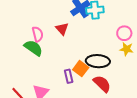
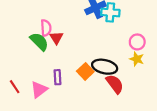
red triangle: (62, 29) -> (56, 38), moved
purple rectangle: (69, 76) -> (57, 77), moved
red semicircle: (102, 84) -> (115, 84), moved

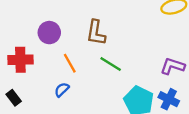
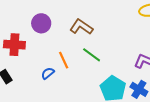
brown L-shape: (96, 33) -> (81, 27), turned 110
orange line: (70, 63) -> (64, 60), moved

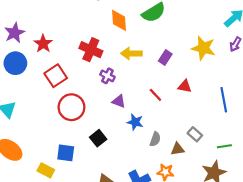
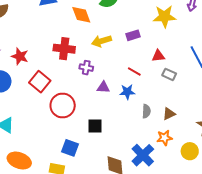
purple rectangle: (165, 58) -> (133, 35), turned 56
blue star: (135, 122) -> (127, 92), moved
gray rectangle: (195, 134) -> (169, 74), moved
black square: (98, 138) -> (95, 126), turned -35
blue square: (66, 153) -> (70, 148), turned 30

#####

## Exercise aim
The data above should be restated exactly, with its images dropped.

## Completed task
red triangle: (62, 29) -> (56, 38), moved
purple rectangle: (69, 76) -> (57, 77), moved
red semicircle: (102, 84) -> (115, 84), moved

brown L-shape: (96, 33) -> (81, 27), turned 110
orange line: (70, 63) -> (64, 60), moved

purple rectangle: (165, 58) -> (133, 35), turned 56
blue star: (135, 122) -> (127, 92), moved
gray rectangle: (195, 134) -> (169, 74), moved
black square: (98, 138) -> (95, 126), turned -35
blue square: (66, 153) -> (70, 148), turned 30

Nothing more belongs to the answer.